▶ Stored items
-- BEGIN --
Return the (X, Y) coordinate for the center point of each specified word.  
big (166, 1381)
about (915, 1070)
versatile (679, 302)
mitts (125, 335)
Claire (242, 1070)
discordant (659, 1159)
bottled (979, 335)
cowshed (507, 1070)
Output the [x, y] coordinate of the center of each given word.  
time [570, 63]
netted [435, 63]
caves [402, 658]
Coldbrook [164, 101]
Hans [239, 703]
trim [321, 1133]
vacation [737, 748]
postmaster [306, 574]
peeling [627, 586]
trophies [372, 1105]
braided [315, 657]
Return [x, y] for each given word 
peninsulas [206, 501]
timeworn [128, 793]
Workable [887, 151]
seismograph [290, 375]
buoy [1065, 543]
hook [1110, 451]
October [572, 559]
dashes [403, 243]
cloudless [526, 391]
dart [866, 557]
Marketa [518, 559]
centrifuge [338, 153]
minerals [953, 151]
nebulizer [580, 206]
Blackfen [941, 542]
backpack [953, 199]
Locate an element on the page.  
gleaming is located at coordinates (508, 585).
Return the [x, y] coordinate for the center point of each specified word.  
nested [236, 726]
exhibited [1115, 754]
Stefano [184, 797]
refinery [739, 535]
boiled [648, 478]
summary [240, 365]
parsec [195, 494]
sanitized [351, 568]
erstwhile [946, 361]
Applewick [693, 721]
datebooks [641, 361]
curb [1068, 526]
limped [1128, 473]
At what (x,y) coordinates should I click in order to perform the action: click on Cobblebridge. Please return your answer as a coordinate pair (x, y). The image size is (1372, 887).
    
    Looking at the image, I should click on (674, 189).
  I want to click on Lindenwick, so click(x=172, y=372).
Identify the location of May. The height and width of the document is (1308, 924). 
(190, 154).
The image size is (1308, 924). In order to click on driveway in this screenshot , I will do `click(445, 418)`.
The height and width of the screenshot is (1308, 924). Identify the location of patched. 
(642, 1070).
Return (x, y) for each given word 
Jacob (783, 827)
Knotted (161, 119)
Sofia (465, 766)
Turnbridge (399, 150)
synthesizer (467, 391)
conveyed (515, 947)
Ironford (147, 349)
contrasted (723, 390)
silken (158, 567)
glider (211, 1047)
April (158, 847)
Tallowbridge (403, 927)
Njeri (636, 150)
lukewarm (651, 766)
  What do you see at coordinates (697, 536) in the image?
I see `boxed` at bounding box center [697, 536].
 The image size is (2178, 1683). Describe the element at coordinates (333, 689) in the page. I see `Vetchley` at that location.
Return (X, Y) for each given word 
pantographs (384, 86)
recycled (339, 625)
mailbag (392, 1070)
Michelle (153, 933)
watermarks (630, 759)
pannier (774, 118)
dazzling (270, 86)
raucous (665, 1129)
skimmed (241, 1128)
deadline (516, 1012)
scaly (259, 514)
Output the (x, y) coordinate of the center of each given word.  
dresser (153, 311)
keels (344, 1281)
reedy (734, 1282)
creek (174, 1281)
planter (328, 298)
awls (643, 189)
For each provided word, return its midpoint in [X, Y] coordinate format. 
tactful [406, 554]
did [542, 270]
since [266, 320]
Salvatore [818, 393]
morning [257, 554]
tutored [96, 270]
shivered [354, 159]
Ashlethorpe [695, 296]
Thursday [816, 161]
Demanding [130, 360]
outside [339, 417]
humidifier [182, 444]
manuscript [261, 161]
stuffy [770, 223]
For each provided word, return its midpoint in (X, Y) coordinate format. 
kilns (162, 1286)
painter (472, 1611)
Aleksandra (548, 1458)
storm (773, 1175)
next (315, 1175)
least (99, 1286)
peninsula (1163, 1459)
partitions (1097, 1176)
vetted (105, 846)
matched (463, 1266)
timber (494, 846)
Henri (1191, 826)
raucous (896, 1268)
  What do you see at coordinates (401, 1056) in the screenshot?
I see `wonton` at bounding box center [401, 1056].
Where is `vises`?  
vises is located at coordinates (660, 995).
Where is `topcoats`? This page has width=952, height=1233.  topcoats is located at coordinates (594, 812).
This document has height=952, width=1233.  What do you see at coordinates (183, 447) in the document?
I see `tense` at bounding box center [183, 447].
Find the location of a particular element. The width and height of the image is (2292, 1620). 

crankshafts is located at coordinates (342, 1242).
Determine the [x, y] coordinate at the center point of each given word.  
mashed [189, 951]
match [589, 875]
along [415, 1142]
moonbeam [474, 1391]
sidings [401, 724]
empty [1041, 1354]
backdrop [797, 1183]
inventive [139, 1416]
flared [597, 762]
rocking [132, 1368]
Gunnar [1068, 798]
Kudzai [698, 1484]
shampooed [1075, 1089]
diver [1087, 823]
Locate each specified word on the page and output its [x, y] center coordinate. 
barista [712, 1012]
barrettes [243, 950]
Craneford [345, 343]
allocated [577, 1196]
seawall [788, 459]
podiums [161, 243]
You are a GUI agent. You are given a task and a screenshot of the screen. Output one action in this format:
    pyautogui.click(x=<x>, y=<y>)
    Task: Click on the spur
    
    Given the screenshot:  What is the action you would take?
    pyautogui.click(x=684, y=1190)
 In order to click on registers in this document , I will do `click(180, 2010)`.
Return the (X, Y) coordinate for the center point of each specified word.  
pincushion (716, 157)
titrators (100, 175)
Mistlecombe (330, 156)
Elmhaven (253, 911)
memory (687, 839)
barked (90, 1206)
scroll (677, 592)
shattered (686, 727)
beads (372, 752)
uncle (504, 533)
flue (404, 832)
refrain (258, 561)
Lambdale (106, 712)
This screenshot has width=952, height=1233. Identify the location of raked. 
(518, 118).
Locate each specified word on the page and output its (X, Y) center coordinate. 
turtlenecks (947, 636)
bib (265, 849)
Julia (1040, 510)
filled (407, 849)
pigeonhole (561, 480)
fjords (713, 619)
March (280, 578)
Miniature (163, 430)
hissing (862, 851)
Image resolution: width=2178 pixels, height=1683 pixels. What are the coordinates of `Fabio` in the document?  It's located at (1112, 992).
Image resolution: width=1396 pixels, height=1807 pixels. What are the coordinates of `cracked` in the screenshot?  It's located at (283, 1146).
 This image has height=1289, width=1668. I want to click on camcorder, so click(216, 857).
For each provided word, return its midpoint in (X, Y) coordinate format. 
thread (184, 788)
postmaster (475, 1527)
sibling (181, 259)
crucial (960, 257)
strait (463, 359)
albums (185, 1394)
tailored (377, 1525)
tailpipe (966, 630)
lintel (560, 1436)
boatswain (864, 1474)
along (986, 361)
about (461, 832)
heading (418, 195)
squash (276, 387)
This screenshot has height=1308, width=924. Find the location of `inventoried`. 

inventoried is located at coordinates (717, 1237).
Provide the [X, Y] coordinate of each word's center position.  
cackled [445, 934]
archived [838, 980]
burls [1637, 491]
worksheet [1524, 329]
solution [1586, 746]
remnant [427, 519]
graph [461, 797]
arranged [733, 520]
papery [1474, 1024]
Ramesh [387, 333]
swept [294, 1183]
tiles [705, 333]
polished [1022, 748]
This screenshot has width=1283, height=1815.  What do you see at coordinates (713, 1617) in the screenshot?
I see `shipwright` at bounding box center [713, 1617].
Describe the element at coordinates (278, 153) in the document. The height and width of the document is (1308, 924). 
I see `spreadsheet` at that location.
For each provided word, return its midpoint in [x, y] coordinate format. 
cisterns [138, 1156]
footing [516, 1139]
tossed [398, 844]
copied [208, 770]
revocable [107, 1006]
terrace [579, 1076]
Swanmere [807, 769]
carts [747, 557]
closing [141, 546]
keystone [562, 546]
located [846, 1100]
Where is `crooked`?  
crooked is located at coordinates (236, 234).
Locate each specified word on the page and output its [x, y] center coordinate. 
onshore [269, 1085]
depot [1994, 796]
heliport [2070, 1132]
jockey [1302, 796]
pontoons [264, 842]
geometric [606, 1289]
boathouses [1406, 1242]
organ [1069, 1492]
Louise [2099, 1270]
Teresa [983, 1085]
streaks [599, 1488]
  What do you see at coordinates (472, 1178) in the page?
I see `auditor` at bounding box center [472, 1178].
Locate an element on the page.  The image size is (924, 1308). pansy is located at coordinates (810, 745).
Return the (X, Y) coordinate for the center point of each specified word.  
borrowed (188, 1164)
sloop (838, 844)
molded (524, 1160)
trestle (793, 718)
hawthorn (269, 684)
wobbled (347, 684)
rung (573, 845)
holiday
-- END --
▶ Task
Print the items above verbatim, everything from the line that contains "trophies [372, 1105]" down to the line that contains "backpack [953, 199]", both included, and no other lines.

▶ Written response
trophies [372, 1105]
braided [315, 657]
Return [x, y] for each given word 
peninsulas [206, 501]
timeworn [128, 793]
Workable [887, 151]
seismograph [290, 375]
buoy [1065, 543]
hook [1110, 451]
October [572, 559]
dashes [403, 243]
cloudless [526, 391]
dart [866, 557]
Marketa [518, 559]
centrifuge [338, 153]
minerals [953, 151]
nebulizer [580, 206]
Blackfen [941, 542]
backpack [953, 199]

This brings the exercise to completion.